TASK OBJECTIVE: Copy out the data in full and exactly, passing over the pictures.

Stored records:
=== Begin Enclosure ===

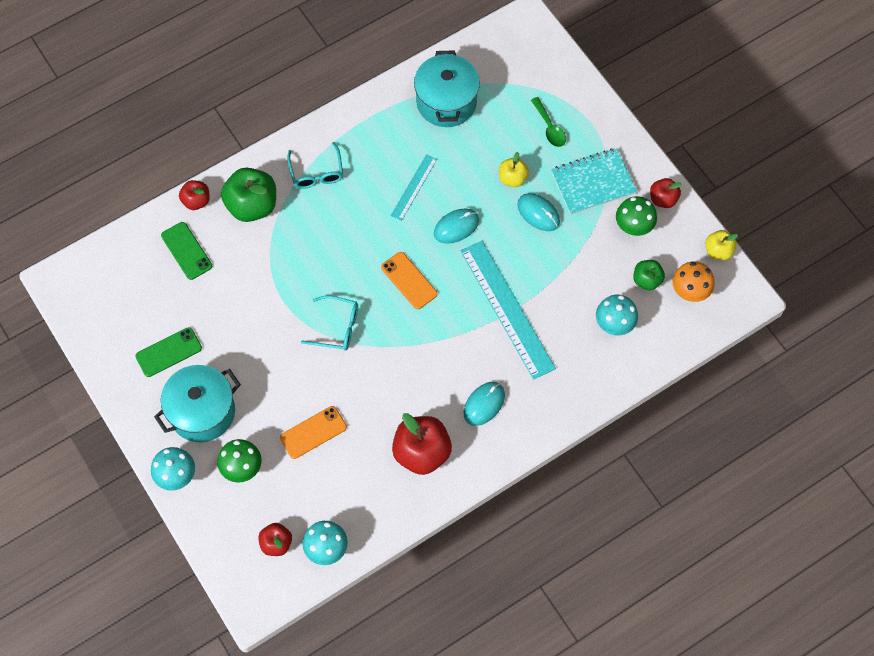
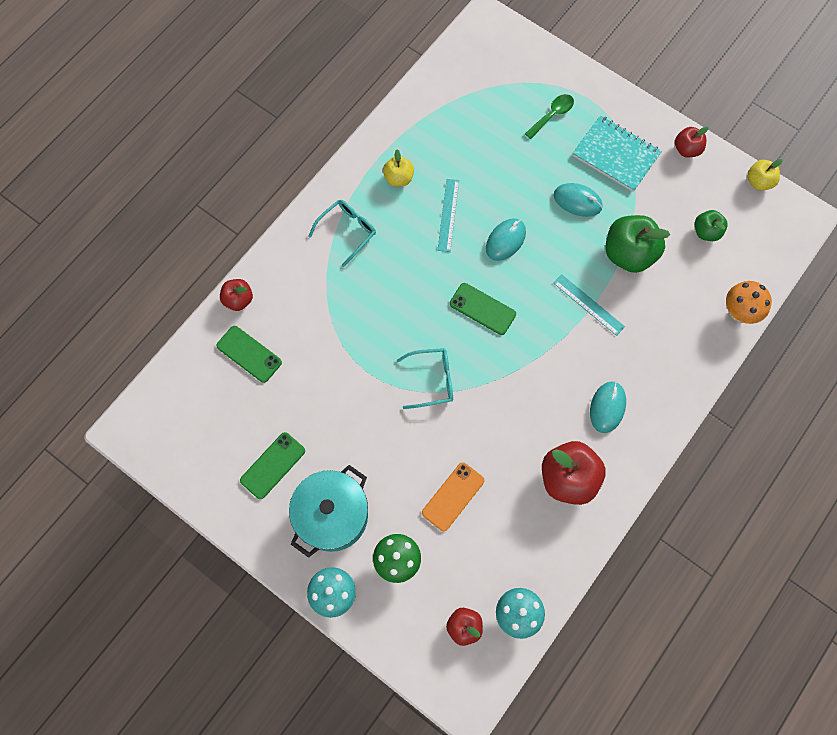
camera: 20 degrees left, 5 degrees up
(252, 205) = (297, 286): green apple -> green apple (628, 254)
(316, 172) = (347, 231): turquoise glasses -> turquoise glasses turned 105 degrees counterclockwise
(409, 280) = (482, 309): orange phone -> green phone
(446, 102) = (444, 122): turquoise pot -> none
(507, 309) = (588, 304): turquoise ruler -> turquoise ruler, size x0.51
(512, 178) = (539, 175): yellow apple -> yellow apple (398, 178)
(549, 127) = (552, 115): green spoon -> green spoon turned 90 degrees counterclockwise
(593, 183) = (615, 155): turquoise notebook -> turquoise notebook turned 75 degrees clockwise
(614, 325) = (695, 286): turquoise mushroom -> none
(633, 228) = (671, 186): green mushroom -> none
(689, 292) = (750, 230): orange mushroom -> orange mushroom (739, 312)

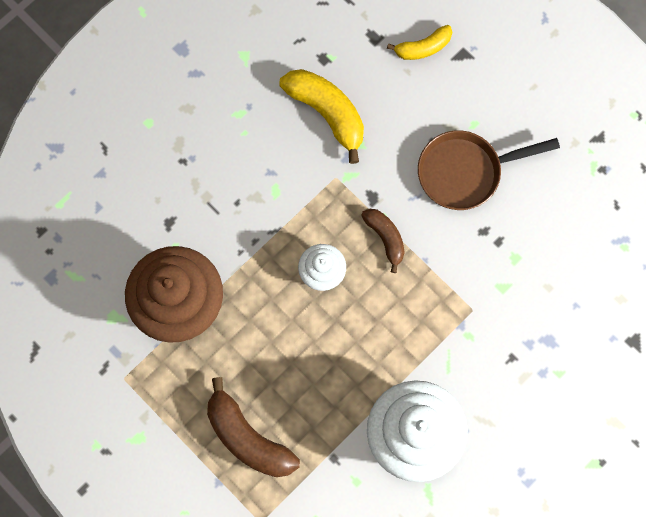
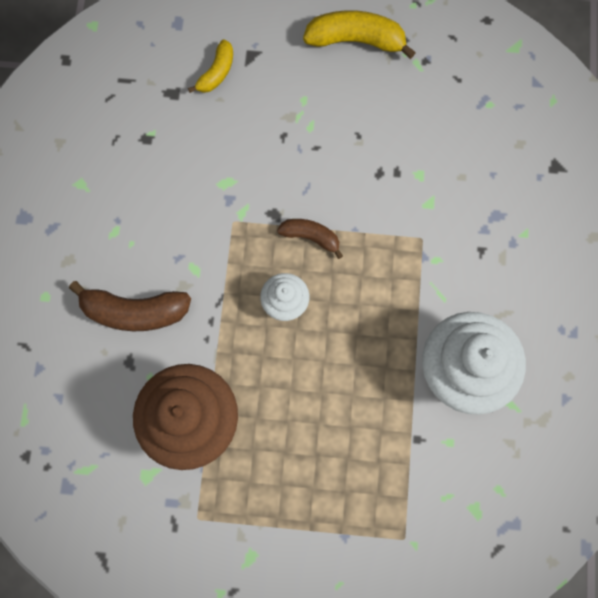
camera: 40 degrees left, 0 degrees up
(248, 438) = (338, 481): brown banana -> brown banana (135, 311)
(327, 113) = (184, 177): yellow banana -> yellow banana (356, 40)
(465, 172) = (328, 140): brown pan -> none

=== End Enclosure ===

ANSWER BELOW:
camera: 20 degrees left, 5 degrees up
(252, 205) = (297, 286): green apple -> green apple (628, 254)
(316, 172) = (347, 231): turquoise glasses -> turquoise glasses turned 105 degrees counterclockwise
(409, 280) = (482, 309): orange phone -> green phone
(446, 102) = (444, 122): turquoise pot -> none
(507, 309) = (588, 304): turquoise ruler -> turquoise ruler, size x0.51
(512, 178) = (539, 175): yellow apple -> yellow apple (398, 178)
(549, 127) = (552, 115): green spoon -> green spoon turned 90 degrees counterclockwise
(593, 183) = (615, 155): turquoise notebook -> turquoise notebook turned 75 degrees clockwise
(614, 325) = (695, 286): turquoise mushroom -> none
(633, 228) = (671, 186): green mushroom -> none
(689, 292) = (750, 230): orange mushroom -> orange mushroom (739, 312)

camera: 40 degrees left, 0 degrees up
(248, 438) = (338, 481): brown banana -> brown banana (135, 311)
(327, 113) = (184, 177): yellow banana -> yellow banana (356, 40)
(465, 172) = (328, 140): brown pan -> none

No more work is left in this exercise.